Object correspondence data:
# # #

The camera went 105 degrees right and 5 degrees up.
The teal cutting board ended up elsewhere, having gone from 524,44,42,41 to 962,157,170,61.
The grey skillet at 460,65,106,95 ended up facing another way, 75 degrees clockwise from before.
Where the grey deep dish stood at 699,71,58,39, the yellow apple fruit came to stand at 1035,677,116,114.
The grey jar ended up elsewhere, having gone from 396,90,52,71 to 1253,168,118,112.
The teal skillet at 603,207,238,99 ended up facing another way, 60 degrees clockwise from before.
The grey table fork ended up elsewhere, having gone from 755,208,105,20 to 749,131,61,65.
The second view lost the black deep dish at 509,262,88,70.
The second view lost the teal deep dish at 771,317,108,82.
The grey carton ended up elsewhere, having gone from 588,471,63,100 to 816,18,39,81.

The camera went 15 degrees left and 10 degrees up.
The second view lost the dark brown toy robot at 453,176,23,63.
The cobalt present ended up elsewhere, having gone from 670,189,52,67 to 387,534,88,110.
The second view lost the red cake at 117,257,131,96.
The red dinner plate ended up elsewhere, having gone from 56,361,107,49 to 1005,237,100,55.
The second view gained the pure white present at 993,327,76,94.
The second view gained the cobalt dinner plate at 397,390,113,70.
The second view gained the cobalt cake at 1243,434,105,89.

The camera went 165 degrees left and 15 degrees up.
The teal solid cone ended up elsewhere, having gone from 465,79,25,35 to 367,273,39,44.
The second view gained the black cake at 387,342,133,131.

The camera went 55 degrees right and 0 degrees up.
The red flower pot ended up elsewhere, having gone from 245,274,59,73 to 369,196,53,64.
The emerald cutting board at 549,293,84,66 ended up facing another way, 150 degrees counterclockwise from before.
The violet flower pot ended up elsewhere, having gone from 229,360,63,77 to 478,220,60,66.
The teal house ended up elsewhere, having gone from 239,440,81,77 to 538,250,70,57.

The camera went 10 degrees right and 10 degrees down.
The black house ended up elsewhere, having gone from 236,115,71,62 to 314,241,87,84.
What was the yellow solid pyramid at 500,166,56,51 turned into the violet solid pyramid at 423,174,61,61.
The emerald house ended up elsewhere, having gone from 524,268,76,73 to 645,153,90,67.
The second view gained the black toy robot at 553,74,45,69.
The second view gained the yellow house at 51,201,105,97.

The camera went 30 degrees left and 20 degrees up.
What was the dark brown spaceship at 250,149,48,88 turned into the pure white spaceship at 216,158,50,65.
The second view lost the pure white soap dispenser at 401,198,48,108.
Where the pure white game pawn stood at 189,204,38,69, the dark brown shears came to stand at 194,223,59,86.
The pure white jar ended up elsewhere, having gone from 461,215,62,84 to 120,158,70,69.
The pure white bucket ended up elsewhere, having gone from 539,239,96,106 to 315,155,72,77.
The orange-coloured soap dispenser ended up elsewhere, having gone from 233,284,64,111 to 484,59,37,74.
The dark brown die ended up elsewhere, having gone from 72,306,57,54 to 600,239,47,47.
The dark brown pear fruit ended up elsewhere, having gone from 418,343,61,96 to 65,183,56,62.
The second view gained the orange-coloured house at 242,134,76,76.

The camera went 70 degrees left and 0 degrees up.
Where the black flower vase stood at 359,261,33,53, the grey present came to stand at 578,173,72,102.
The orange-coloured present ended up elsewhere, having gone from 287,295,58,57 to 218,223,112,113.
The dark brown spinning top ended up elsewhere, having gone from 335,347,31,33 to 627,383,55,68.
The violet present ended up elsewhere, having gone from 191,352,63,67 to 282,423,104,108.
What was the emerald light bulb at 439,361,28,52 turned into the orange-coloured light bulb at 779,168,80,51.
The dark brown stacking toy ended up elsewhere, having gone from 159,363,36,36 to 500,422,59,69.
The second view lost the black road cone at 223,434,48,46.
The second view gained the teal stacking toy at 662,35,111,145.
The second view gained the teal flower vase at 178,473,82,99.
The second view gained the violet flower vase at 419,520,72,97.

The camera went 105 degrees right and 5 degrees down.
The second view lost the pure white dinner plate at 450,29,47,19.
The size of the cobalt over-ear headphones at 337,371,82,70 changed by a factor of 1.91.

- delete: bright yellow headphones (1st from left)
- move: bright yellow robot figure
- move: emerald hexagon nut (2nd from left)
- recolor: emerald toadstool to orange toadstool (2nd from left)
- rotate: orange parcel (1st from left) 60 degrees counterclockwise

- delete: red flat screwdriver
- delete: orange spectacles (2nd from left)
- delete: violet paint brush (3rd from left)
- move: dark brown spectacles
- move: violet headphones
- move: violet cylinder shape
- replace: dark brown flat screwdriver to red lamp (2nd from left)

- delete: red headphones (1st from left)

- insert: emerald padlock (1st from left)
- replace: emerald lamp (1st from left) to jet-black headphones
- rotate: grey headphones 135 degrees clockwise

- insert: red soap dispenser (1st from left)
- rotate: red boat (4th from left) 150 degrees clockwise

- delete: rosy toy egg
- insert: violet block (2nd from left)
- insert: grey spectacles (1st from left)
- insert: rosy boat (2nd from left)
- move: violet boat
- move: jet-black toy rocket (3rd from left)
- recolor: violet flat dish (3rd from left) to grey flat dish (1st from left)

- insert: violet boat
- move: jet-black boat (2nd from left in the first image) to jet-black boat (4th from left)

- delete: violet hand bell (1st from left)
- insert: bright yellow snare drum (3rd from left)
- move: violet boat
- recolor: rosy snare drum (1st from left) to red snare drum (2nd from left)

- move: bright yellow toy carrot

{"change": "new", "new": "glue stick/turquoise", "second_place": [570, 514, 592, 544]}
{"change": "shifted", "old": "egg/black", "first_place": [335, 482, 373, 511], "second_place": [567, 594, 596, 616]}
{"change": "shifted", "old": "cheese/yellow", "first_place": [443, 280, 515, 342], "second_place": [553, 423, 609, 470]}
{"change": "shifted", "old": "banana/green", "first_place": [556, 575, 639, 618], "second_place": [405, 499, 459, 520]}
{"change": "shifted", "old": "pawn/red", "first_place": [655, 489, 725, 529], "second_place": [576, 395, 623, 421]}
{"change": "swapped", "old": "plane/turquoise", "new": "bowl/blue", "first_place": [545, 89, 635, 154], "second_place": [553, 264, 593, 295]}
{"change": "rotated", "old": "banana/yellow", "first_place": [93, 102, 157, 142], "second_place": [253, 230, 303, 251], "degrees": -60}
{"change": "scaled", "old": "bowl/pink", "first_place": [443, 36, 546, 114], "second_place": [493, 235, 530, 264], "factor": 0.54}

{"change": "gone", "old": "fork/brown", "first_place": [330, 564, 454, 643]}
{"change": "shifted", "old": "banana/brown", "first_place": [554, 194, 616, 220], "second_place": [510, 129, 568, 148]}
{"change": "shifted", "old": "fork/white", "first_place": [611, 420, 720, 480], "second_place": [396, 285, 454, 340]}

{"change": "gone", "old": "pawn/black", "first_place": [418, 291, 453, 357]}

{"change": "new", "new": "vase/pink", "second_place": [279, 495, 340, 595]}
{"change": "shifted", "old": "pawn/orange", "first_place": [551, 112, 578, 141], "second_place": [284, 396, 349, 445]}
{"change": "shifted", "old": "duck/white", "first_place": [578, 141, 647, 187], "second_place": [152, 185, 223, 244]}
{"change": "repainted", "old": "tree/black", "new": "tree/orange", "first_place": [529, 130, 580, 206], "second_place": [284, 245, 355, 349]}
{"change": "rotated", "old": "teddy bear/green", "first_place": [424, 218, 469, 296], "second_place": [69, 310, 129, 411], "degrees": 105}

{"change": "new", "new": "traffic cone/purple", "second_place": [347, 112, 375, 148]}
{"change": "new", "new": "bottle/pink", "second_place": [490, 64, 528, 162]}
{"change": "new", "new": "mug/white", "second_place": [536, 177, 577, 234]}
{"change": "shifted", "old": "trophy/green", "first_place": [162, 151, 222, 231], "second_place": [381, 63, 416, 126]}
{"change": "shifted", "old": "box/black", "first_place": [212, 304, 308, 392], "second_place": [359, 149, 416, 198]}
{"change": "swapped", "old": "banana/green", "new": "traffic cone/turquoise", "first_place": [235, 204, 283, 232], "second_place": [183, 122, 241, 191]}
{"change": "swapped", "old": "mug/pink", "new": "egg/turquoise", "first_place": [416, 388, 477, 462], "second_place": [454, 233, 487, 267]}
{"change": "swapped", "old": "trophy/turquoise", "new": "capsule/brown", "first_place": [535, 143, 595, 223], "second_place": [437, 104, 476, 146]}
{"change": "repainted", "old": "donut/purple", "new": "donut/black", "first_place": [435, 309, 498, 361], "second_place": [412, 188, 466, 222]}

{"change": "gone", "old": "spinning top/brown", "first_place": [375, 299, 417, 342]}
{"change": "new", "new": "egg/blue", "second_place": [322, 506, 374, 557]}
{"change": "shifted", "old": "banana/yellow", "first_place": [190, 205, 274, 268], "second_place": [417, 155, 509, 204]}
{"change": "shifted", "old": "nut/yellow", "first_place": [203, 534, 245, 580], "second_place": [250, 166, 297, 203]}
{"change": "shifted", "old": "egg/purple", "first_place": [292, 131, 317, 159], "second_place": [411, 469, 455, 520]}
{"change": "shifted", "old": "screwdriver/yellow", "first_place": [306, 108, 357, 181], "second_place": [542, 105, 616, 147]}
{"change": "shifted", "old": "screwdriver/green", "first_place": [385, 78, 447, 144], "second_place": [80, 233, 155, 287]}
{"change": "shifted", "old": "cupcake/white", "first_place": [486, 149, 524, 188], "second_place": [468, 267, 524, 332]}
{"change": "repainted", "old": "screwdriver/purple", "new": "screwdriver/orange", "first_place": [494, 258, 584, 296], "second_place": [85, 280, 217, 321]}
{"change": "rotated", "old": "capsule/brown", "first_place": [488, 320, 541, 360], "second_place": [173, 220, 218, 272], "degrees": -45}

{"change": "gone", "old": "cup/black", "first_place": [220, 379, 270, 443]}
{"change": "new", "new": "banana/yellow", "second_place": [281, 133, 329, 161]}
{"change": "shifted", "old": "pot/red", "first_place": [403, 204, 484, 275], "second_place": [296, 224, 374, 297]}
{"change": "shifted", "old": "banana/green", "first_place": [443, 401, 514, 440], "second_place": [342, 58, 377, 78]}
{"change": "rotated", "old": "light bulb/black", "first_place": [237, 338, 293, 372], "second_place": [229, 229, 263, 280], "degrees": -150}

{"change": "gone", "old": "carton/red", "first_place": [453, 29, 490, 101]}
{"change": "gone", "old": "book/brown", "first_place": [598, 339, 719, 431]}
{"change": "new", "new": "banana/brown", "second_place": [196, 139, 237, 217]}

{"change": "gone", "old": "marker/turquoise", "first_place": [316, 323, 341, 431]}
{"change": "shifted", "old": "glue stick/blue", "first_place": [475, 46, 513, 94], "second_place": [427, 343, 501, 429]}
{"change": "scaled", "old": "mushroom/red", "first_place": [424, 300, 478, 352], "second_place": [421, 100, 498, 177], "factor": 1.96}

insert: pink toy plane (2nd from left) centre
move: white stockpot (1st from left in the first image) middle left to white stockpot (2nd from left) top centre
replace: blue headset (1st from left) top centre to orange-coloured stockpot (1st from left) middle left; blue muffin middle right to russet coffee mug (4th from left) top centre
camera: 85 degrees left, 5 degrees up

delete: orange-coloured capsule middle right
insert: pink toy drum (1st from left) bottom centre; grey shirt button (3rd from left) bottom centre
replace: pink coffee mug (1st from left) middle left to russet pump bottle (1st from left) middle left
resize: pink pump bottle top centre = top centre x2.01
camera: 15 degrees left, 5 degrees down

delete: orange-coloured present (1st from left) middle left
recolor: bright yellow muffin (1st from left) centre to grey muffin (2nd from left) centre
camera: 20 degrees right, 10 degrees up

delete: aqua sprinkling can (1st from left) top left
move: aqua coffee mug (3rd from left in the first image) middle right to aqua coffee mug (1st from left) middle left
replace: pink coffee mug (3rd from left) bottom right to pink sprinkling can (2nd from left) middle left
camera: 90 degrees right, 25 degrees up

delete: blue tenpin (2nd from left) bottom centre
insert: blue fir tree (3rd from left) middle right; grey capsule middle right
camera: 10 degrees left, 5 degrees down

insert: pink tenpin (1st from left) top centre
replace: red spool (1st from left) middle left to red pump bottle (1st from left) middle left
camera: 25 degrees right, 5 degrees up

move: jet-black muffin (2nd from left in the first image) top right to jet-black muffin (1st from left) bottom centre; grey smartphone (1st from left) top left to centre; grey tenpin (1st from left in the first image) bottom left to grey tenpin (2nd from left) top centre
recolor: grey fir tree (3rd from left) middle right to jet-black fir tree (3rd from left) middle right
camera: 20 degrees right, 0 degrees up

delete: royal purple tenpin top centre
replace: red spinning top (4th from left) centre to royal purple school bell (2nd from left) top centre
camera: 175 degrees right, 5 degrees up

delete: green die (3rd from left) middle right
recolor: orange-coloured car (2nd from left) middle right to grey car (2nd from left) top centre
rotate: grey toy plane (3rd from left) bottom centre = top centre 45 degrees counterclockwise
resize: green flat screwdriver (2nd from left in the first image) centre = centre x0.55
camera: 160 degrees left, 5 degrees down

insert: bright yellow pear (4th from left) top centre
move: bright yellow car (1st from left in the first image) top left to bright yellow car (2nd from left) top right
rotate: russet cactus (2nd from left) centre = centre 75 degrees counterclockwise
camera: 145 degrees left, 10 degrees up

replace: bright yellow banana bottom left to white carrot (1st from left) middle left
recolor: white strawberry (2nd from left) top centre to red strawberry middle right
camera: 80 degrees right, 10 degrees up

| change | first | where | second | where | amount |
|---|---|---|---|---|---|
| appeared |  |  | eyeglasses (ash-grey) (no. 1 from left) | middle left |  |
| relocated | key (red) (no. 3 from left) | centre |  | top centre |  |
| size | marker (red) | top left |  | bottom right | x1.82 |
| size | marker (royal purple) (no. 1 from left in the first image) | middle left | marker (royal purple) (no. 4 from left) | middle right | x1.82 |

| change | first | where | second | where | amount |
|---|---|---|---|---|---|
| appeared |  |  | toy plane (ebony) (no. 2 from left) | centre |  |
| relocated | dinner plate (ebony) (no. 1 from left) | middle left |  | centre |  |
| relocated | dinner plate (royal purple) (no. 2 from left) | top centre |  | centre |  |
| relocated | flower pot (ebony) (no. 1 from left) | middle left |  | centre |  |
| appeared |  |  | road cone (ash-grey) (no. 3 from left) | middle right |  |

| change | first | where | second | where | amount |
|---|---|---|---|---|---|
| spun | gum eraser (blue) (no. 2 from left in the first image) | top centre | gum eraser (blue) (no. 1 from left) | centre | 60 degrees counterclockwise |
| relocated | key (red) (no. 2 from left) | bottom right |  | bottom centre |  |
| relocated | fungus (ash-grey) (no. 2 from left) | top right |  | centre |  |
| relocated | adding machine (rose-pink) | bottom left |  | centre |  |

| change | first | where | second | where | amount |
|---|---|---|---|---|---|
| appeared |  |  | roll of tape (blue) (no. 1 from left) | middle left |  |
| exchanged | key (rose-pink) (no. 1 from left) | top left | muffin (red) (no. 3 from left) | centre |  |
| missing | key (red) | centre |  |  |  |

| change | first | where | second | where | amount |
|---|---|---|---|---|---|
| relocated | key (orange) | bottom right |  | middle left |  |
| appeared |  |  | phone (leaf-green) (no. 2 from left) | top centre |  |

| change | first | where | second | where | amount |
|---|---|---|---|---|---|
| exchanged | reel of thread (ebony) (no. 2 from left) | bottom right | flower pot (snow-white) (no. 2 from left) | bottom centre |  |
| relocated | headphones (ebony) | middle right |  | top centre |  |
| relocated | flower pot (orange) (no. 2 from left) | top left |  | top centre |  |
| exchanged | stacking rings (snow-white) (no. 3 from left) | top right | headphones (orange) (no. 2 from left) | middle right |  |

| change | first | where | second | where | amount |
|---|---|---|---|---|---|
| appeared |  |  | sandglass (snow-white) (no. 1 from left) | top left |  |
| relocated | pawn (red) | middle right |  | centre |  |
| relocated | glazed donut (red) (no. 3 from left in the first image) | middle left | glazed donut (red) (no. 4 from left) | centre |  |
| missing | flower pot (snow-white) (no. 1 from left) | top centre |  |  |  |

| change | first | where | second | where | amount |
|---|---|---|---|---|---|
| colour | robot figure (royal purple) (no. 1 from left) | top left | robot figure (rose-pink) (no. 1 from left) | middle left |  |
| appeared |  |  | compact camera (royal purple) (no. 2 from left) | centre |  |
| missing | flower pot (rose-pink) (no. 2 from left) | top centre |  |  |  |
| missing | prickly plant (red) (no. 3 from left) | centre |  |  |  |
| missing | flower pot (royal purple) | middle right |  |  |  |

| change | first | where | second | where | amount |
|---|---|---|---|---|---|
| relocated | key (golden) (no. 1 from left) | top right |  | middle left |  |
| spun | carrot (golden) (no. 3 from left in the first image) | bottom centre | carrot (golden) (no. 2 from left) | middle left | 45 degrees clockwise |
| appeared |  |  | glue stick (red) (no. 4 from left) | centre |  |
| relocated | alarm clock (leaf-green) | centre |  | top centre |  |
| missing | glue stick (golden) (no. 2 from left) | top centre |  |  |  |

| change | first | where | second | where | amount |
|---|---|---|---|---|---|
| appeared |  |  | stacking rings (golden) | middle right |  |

# # #

[What is needed] Above are the entries; repeat their lines exactly, from the first through the one that contains "The grey table".

[Exercise output]
The camera went 105 degrees right and 5 degrees up.
The teal cutting board ended up elsewhere, having gone from 524,44,42,41 to 962,157,170,61.
The grey skillet at 460,65,106,95 ended up facing another way, 75 degrees clockwise from before.
Where the grey deep dish stood at 699,71,58,39, the yellow apple fruit came to stand at 1035,677,116,114.
The grey jar ended up elsewhere, having gone from 396,90,52,71 to 1253,168,118,112.
The teal skillet at 603,207,238,99 ended up facing another way, 60 degrees clockwise from before.
The grey table fork ended up elsewhere, having gone from 755,208,105,20 to 749,131,61,65.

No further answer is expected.